**GIVEN MATERIAL:**
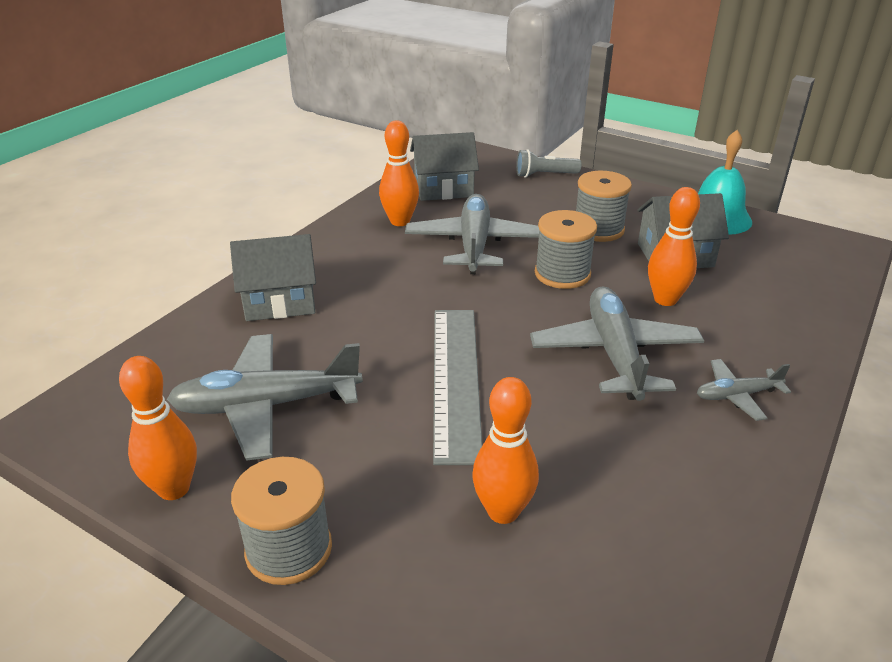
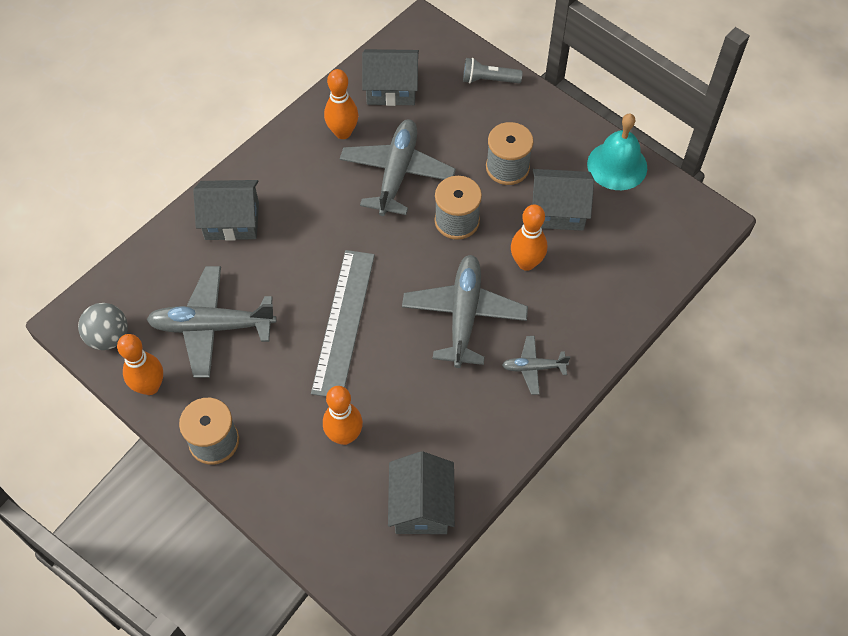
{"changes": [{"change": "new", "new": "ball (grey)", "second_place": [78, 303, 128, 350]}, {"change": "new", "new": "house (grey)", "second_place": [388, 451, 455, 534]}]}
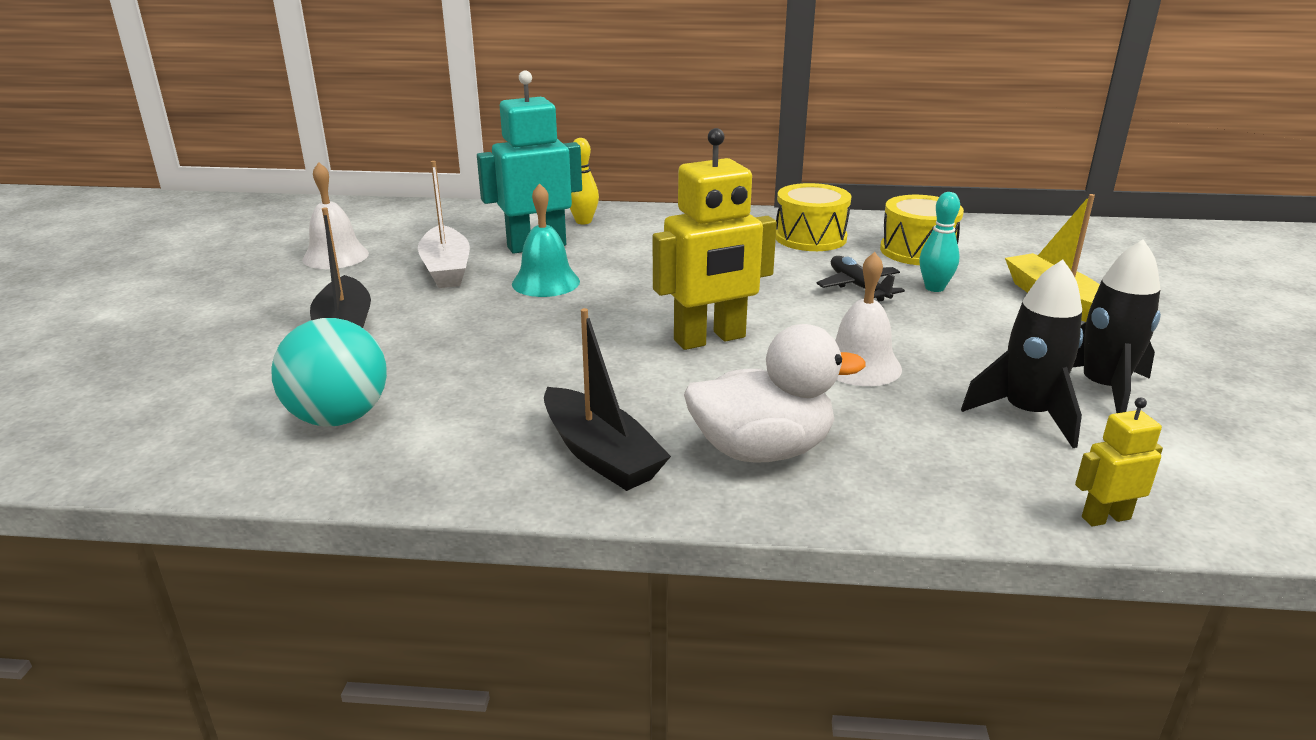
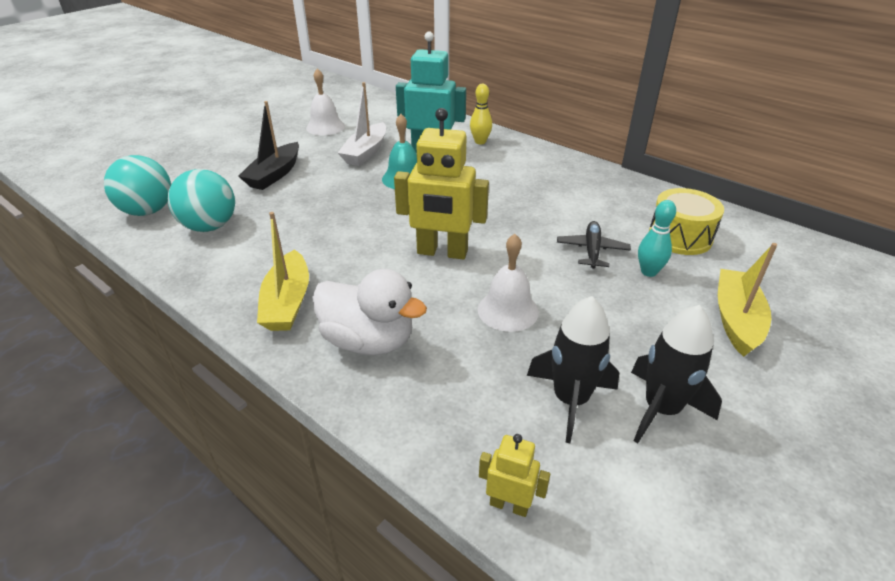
{"changes": [{"change": "repainted", "old": "boat (black)", "new": "boat (yellow)", "first_place": [544, 308, 671, 491], "second_place": [257, 212, 309, 331]}, {"change": "gone", "old": "drum (yellow)", "first_place": [776, 183, 851, 251]}, {"change": "new", "new": "ball (turquoise)", "second_place": [104, 155, 171, 216]}]}
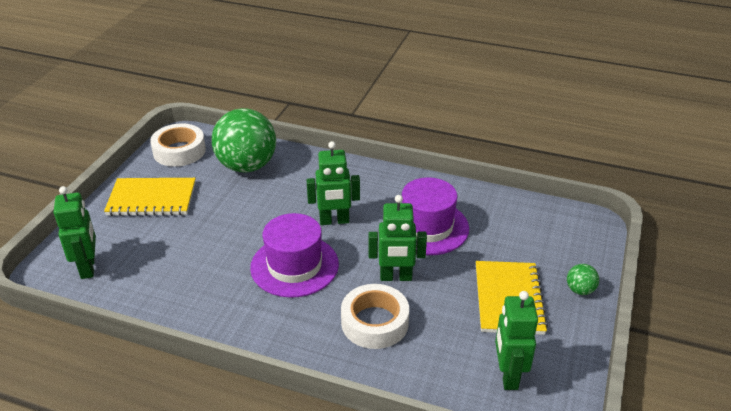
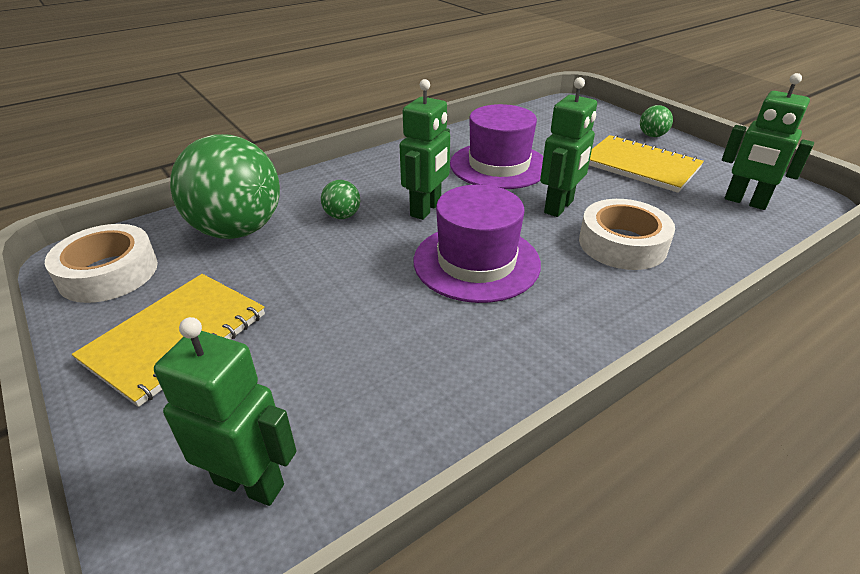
{"changes": [{"change": "new", "new": "ball (green)", "second_place": [321, 180, 360, 219]}]}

**TO DO:** Every line of the data above should be returned exactly, with the pictures removed.

**RESPONSE FOR THIS EXERCISE:**
{"changes": [{"change": "new", "new": "ball (grey)", "second_place": [78, 303, 128, 350]}, {"change": "new", "new": "house (grey)", "second_place": [388, 451, 455, 534]}]}
{"changes": [{"change": "repainted", "old": "boat (black)", "new": "boat (yellow)", "first_place": [544, 308, 671, 491], "second_place": [257, 212, 309, 331]}, {"change": "gone", "old": "drum (yellow)", "first_place": [776, 183, 851, 251]}, {"change": "new", "new": "ball (turquoise)", "second_place": [104, 155, 171, 216]}]}
{"changes": [{"change": "new", "new": "ball (green)", "second_place": [321, 180, 360, 219]}]}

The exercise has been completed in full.